• Input data:
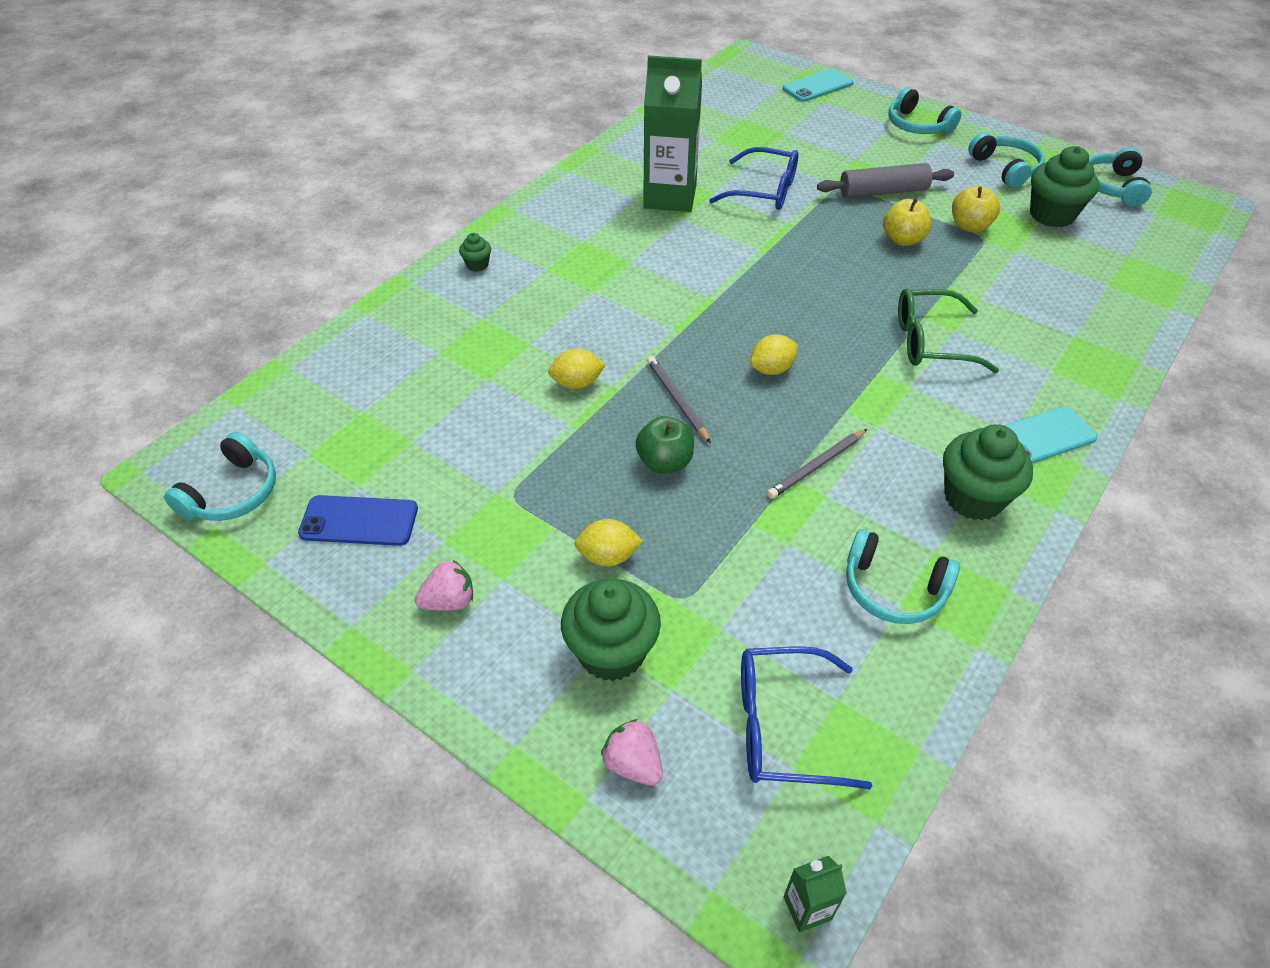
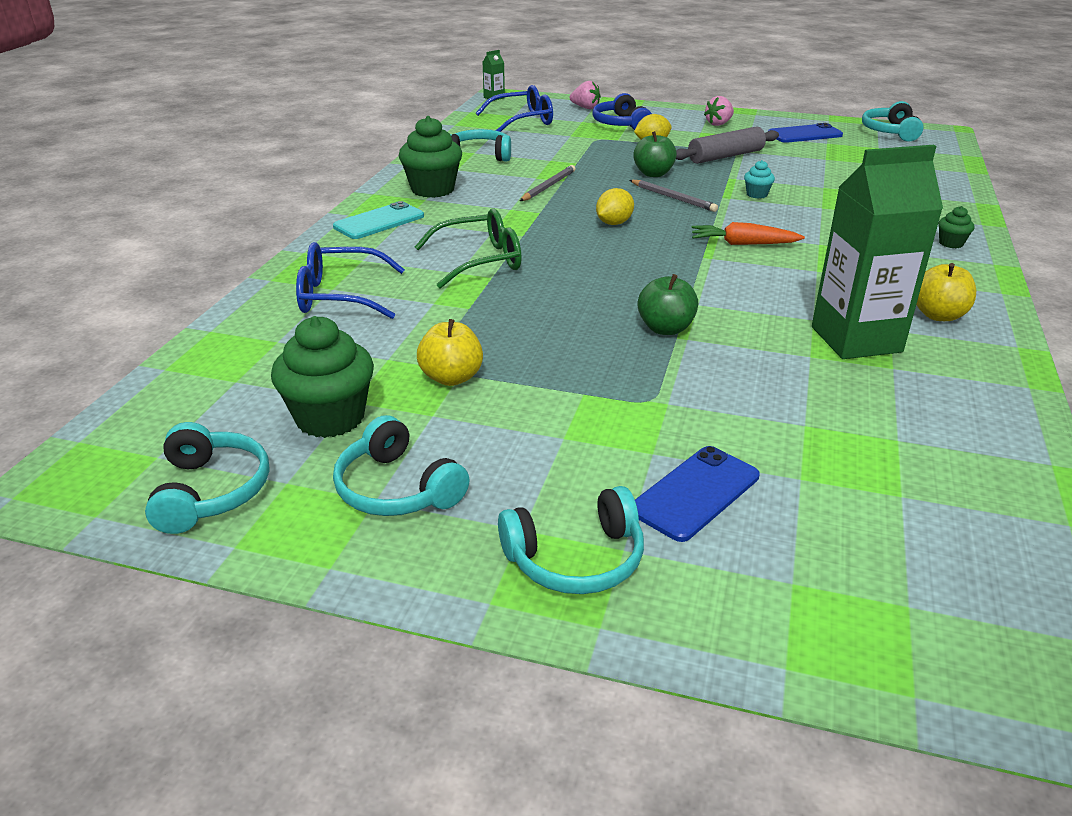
camera: 160 degrees right, 15 degrees down
(577, 383) = (757, 194): yellow lemon -> turquoise cupcake
(611, 652) = (621, 124): green cupcake -> blue headphones
(664, 307) = (743, 244): none -> orange carrot
(763, 190) = (750, 371): blue glasses -> blue glasses (341, 296)
(799, 233) = (665, 329): none -> green apple
(818, 86) = (839, 632): turquoise phone -> none
(845, 137) = (695, 493): none -> blue phone
(883, 192) = (586, 403): grey rolling pin -> grey rolling pin (725, 156)
(903, 240) = (536, 344): yellow apple -> yellow apple (938, 315)
(917, 125) = (576, 558): turquoise headphones -> turquoise headphones turned 135 degrees clockwise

• Exercise description: Leaving out every picture, repeat the records above exactly as they stand.

• Problem solution:
camera: 160 degrees right, 15 degrees down
(577, 383) = (757, 194): yellow lemon -> turquoise cupcake
(611, 652) = (621, 124): green cupcake -> blue headphones
(664, 307) = (743, 244): none -> orange carrot
(763, 190) = (750, 371): blue glasses -> blue glasses (341, 296)
(799, 233) = (665, 329): none -> green apple
(818, 86) = (839, 632): turquoise phone -> none
(845, 137) = (695, 493): none -> blue phone
(883, 192) = (586, 403): grey rolling pin -> grey rolling pin (725, 156)
(903, 240) = (536, 344): yellow apple -> yellow apple (938, 315)
(917, 125) = (576, 558): turquoise headphones -> turquoise headphones turned 135 degrees clockwise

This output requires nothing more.